Task to carry out → Look below for the line containing "(422, 48) = (113, 212): brown" and the line containing "(485, 309) = (412, 132): grey"; repeat exactly those two lines and all lines between them, and nothing else.

Given records →
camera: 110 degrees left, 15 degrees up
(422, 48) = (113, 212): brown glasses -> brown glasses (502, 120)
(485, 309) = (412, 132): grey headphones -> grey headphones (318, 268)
--
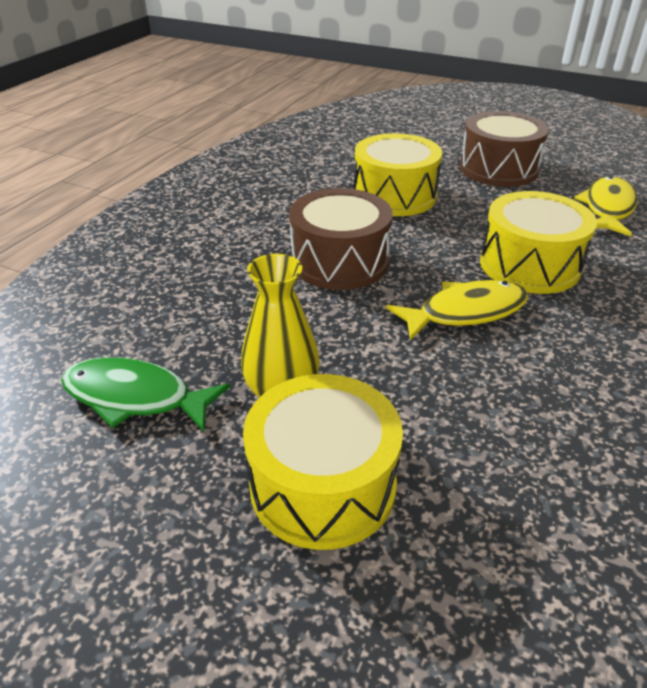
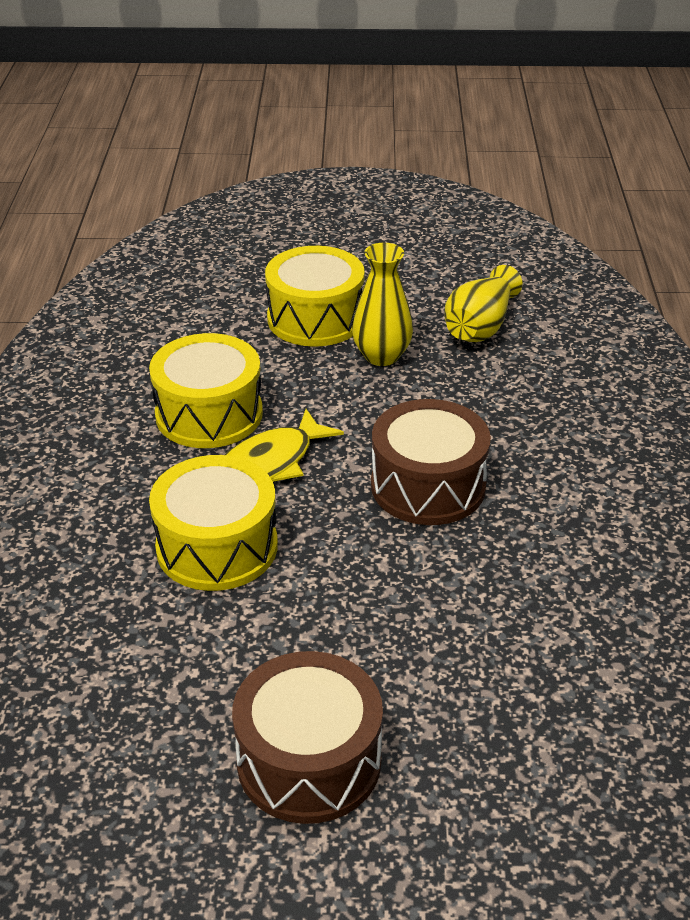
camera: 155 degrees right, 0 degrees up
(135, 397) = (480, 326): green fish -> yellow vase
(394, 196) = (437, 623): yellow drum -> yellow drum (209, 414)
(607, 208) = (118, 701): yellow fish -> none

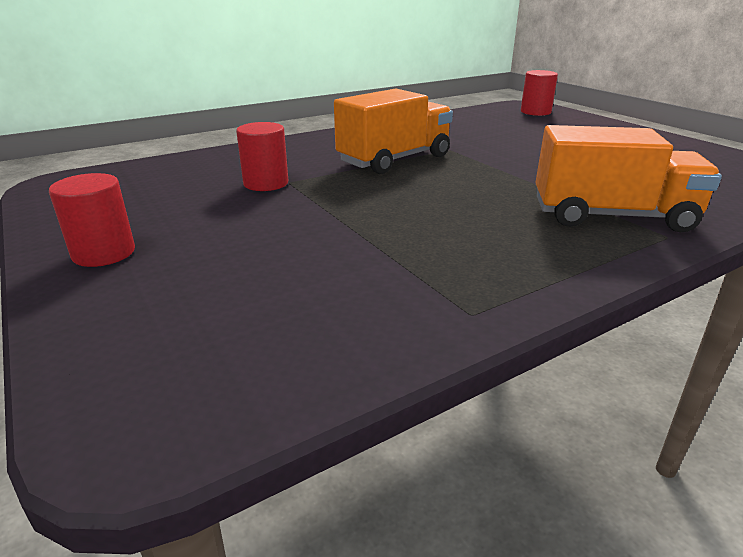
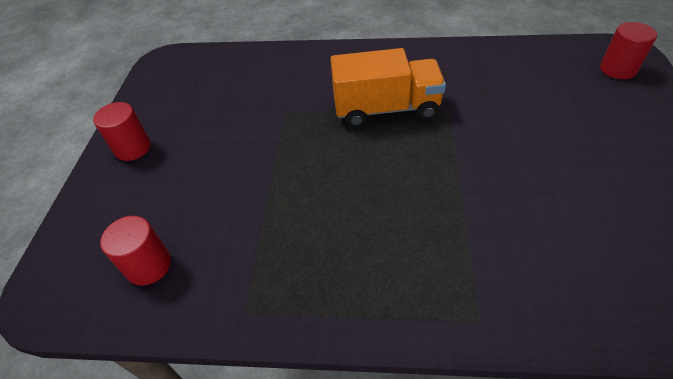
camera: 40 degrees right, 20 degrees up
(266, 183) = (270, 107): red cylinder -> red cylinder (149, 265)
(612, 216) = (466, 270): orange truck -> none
* * *
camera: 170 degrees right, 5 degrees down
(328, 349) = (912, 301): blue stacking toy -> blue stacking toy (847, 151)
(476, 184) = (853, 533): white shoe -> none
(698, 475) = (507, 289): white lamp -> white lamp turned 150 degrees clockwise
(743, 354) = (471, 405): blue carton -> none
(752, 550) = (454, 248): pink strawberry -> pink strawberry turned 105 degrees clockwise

Exercise solution →
(422, 48) = (113, 212): brown glasses -> brown glasses (502, 120)
(485, 309) = (412, 132): grey headphones -> grey headphones (318, 268)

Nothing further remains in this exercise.